| DATA EXTRACT |
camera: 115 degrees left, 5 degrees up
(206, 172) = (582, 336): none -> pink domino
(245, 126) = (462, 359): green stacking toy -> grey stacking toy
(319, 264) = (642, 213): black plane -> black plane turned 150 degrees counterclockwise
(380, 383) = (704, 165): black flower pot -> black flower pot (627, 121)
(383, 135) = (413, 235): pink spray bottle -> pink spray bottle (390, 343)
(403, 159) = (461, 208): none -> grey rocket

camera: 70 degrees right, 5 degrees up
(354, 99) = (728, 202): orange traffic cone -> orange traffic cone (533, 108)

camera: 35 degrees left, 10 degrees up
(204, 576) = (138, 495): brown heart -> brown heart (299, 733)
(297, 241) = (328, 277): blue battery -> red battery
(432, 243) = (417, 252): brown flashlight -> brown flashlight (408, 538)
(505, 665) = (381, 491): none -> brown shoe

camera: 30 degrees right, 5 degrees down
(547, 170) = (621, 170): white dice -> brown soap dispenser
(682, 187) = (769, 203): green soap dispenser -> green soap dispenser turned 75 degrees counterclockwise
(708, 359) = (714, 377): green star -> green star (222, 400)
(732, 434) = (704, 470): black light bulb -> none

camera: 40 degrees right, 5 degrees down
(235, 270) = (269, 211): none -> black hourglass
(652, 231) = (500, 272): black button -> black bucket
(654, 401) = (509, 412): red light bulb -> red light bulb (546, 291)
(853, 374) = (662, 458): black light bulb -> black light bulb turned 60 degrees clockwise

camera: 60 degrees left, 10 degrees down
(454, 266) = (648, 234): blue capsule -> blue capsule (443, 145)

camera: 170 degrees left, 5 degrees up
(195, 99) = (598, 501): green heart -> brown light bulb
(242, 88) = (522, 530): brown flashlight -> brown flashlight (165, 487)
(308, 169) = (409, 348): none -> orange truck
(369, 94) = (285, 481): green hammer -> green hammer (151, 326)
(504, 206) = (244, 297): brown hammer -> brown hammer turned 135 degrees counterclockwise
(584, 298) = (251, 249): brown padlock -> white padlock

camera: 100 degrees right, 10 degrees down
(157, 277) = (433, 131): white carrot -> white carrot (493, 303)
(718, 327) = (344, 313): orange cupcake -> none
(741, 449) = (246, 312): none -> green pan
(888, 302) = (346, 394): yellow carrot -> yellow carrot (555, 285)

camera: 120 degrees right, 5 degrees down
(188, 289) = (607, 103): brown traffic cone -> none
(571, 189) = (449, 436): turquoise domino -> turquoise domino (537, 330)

| PROBLEM STATEMENT |
Reproduce the data in its entirety. Keep every character unchanged.

| SOLVED EXERCISE |
camera: 115 degrees left, 5 degrees up
(206, 172) = (582, 336): none -> pink domino
(245, 126) = (462, 359): green stacking toy -> grey stacking toy
(319, 264) = (642, 213): black plane -> black plane turned 150 degrees counterclockwise
(380, 383) = (704, 165): black flower pot -> black flower pot (627, 121)
(383, 135) = (413, 235): pink spray bottle -> pink spray bottle (390, 343)
(403, 159) = (461, 208): none -> grey rocket

camera: 70 degrees right, 5 degrees up
(354, 99) = (728, 202): orange traffic cone -> orange traffic cone (533, 108)

camera: 35 degrees left, 10 degrees up
(204, 576) = (138, 495): brown heart -> brown heart (299, 733)
(297, 241) = (328, 277): blue battery -> red battery
(432, 243) = (417, 252): brown flashlight -> brown flashlight (408, 538)
(505, 665) = (381, 491): none -> brown shoe

camera: 30 degrees right, 5 degrees down
(547, 170) = (621, 170): white dice -> brown soap dispenser
(682, 187) = (769, 203): green soap dispenser -> green soap dispenser turned 75 degrees counterclockwise
(708, 359) = (714, 377): green star -> green star (222, 400)
(732, 434) = (704, 470): black light bulb -> none

camera: 40 degrees right, 5 degrees down
(235, 270) = (269, 211): none -> black hourglass
(652, 231) = (500, 272): black button -> black bucket
(654, 401) = (509, 412): red light bulb -> red light bulb (546, 291)
(853, 374) = (662, 458): black light bulb -> black light bulb turned 60 degrees clockwise

camera: 60 degrees left, 10 degrees down
(454, 266) = (648, 234): blue capsule -> blue capsule (443, 145)

camera: 170 degrees left, 5 degrees up
(195, 99) = (598, 501): green heart -> brown light bulb
(242, 88) = (522, 530): brown flashlight -> brown flashlight (165, 487)
(308, 169) = (409, 348): none -> orange truck
(369, 94) = (285, 481): green hammer -> green hammer (151, 326)
(504, 206) = (244, 297): brown hammer -> brown hammer turned 135 degrees counterclockwise
(584, 298) = (251, 249): brown padlock -> white padlock

camera: 100 degrees right, 10 degrees down
(157, 277) = (433, 131): white carrot -> white carrot (493, 303)
(718, 327) = (344, 313): orange cupcake -> none
(741, 449) = (246, 312): none -> green pan
(888, 302) = (346, 394): yellow carrot -> yellow carrot (555, 285)

camera: 120 degrees right, 5 degrees down
(188, 289) = (607, 103): brown traffic cone -> none
(571, 189) = (449, 436): turquoise domino -> turquoise domino (537, 330)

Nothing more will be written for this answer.